_Task description_
Write out every entry, unchanged. Skip any picture.

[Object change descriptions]
• • • • • • •

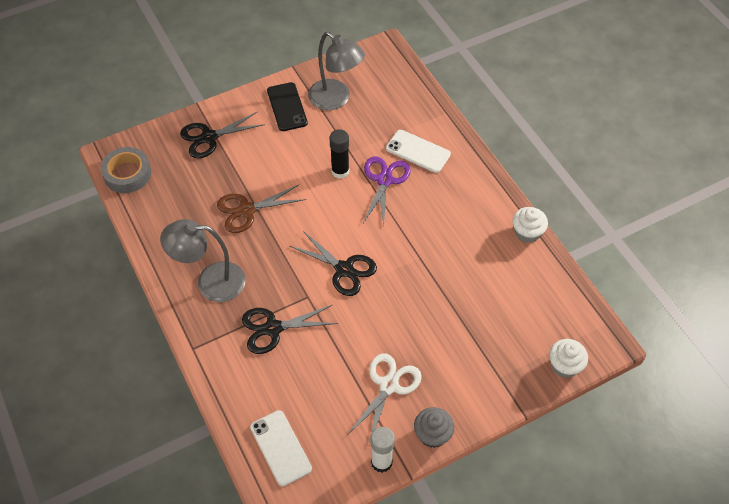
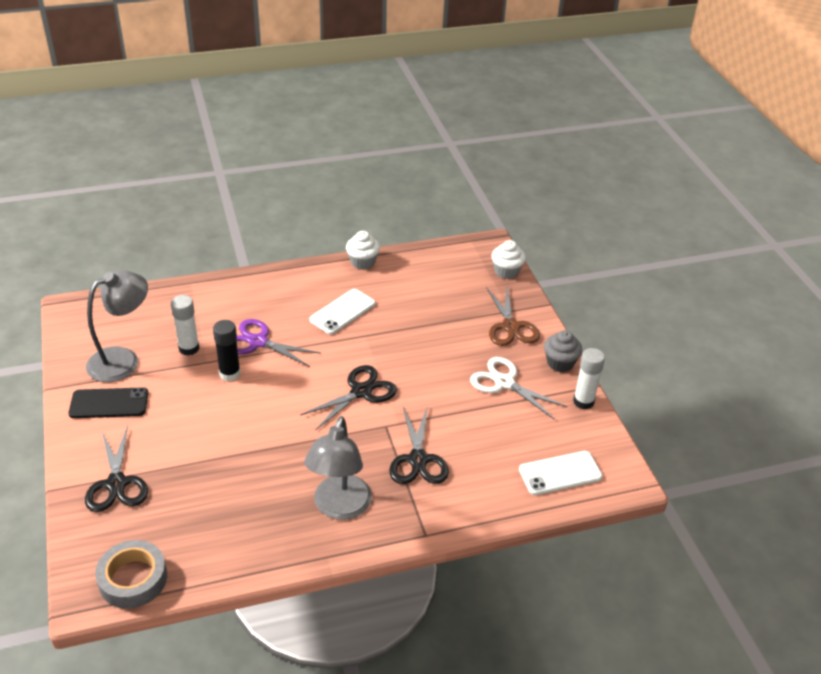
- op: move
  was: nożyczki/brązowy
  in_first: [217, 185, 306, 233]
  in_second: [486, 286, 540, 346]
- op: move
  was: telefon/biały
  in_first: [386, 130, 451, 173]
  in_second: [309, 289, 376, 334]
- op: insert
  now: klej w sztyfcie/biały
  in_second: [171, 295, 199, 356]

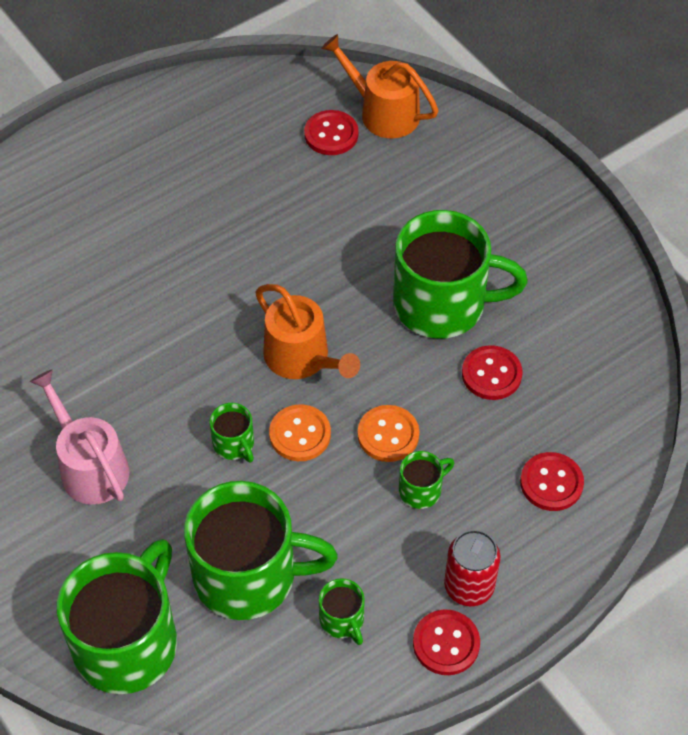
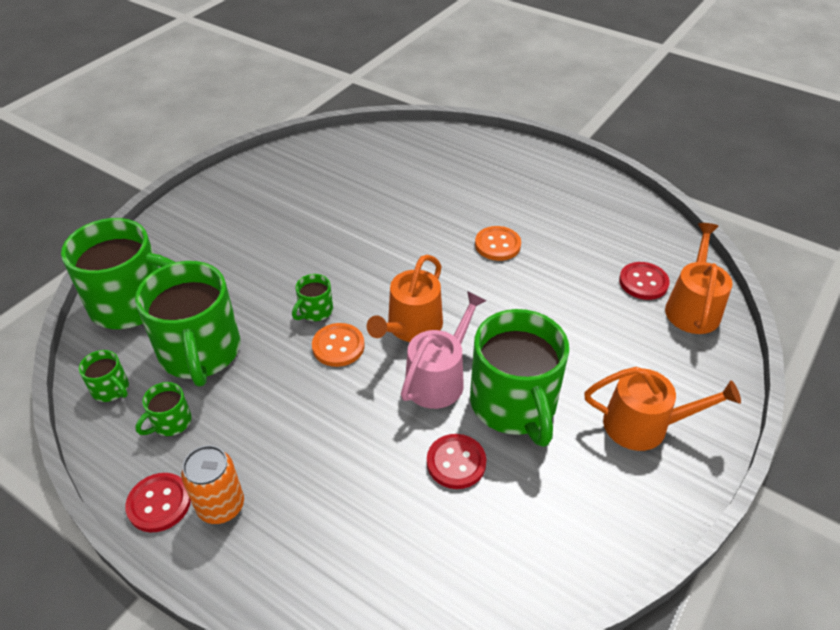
- op: move
  was: konewka/różowy
  in_first: [30, 369, 129, 505]
  in_second: [401, 291, 487, 409]
- op: move
  was: guzik/pomarańczowy
  in_first: [358, 405, 419, 462]
  in_second: [475, 226, 521, 261]
- op: move
  was: kubek/zielony
  in_first: [399, 451, 454, 509]
  in_second: [79, 350, 129, 402]
- op: recolor
  was: puszka/czerwony
  now: puszka/pomarańczowy
  in_first: [444, 530, 500, 606]
  in_second: [181, 445, 244, 524]
- op: delete
  was: guzik/czerwony
  in_first: [520, 452, 584, 511]
- op: insert
  now: konewka/pomarańczowy
  in_second: [584, 367, 741, 451]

• • • • • • •

_Exercise response_
- op: move
  was: nożyczki/brązowy
  in_first: [217, 185, 306, 233]
  in_second: [486, 286, 540, 346]
- op: move
  was: telefon/biały
  in_first: [386, 130, 451, 173]
  in_second: [309, 289, 376, 334]
- op: insert
  now: klej w sztyfcie/biały
  in_second: [171, 295, 199, 356]

- op: move
  was: konewka/różowy
  in_first: [30, 369, 129, 505]
  in_second: [401, 291, 487, 409]
- op: move
  was: guzik/pomarańczowy
  in_first: [358, 405, 419, 462]
  in_second: [475, 226, 521, 261]
- op: move
  was: kubek/zielony
  in_first: [399, 451, 454, 509]
  in_second: [79, 350, 129, 402]
- op: recolor
  was: puszka/czerwony
  now: puszka/pomarańczowy
  in_first: [444, 530, 500, 606]
  in_second: [181, 445, 244, 524]
- op: delete
  was: guzik/czerwony
  in_first: [520, 452, 584, 511]
- op: insert
  now: konewka/pomarańczowy
  in_second: [584, 367, 741, 451]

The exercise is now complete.